**Task description:** Below this sentence is a listing; return exactly its lines from the one with "(429, 230) = (298, 306): turquoise" to the one with "(350, 419) = (325, 400): white", both kept, and nothing more.

**Source information:**
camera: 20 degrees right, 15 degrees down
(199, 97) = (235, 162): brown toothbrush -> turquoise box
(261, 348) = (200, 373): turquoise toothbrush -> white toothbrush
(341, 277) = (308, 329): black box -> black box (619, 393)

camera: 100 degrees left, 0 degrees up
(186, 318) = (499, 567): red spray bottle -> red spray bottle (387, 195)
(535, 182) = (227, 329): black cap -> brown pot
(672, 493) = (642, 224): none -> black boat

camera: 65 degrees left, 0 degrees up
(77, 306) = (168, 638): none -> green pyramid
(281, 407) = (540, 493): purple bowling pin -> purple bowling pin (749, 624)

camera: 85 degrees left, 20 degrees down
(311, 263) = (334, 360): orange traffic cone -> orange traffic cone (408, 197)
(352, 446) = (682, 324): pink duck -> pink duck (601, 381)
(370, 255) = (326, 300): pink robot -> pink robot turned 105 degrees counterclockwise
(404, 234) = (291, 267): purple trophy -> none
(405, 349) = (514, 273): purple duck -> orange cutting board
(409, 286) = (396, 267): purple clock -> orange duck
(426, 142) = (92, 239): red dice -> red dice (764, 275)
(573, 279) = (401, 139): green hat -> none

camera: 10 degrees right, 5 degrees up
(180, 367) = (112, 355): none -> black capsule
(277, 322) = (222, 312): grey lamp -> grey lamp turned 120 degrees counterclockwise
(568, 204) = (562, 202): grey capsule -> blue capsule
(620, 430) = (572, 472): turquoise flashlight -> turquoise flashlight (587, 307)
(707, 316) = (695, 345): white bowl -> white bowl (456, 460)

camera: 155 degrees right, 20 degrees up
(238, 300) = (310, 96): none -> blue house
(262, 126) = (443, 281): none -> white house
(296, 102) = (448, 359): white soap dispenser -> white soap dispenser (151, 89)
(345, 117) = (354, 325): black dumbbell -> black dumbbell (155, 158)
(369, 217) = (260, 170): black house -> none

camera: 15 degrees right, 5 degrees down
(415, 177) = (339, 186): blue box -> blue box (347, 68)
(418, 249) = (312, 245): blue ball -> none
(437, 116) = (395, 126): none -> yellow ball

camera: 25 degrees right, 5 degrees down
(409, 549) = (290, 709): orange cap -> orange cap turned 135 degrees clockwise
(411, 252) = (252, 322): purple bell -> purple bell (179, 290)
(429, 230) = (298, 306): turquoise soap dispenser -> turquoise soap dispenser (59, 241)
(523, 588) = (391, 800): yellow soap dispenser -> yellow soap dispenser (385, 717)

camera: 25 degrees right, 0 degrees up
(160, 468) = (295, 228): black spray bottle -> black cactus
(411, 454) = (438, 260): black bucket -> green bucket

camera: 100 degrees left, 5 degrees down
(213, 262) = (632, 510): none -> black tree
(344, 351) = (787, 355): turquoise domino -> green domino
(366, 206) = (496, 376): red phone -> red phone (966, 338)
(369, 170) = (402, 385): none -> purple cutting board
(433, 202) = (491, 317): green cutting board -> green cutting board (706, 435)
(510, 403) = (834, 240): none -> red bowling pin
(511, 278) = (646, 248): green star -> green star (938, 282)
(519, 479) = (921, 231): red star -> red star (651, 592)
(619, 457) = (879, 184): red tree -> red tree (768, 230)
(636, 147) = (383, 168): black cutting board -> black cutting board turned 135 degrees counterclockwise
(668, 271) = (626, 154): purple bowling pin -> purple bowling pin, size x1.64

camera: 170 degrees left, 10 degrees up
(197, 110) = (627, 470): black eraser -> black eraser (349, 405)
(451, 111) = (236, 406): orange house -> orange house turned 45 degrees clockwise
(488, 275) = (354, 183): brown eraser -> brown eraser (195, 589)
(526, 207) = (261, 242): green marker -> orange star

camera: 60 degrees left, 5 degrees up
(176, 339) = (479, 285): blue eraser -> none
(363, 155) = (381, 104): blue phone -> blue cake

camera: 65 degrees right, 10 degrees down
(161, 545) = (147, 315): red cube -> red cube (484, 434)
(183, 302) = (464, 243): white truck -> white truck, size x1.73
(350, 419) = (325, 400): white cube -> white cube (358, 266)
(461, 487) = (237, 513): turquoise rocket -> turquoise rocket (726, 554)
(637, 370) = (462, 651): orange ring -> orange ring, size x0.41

**Task answer:**
(429, 230) = (298, 306): turquoise soap dispenser -> turquoise soap dispenser (59, 241)
(523, 588) = (391, 800): yellow soap dispenser -> yellow soap dispenser (385, 717)

camera: 25 degrees right, 0 degrees up
(160, 468) = (295, 228): black spray bottle -> black cactus
(411, 454) = (438, 260): black bucket -> green bucket

camera: 100 degrees left, 5 degrees down
(213, 262) = (632, 510): none -> black tree
(344, 351) = (787, 355): turquoise domino -> green domino
(366, 206) = (496, 376): red phone -> red phone (966, 338)
(369, 170) = (402, 385): none -> purple cutting board
(433, 202) = (491, 317): green cutting board -> green cutting board (706, 435)
(510, 403) = (834, 240): none -> red bowling pin
(511, 278) = (646, 248): green star -> green star (938, 282)
(519, 479) = (921, 231): red star -> red star (651, 592)
(619, 457) = (879, 184): red tree -> red tree (768, 230)
(636, 147) = (383, 168): black cutting board -> black cutting board turned 135 degrees counterclockwise
(668, 271) = (626, 154): purple bowling pin -> purple bowling pin, size x1.64

camera: 170 degrees left, 10 degrees up
(197, 110) = (627, 470): black eraser -> black eraser (349, 405)
(451, 111) = (236, 406): orange house -> orange house turned 45 degrees clockwise
(488, 275) = (354, 183): brown eraser -> brown eraser (195, 589)
(526, 207) = (261, 242): green marker -> orange star

camera: 60 degrees left, 5 degrees up
(176, 339) = (479, 285): blue eraser -> none
(363, 155) = (381, 104): blue phone -> blue cake

camera: 65 degrees right, 10 degrees down
(161, 545) = (147, 315): red cube -> red cube (484, 434)
(183, 302) = (464, 243): white truck -> white truck, size x1.73
(350, 419) = (325, 400): white cube -> white cube (358, 266)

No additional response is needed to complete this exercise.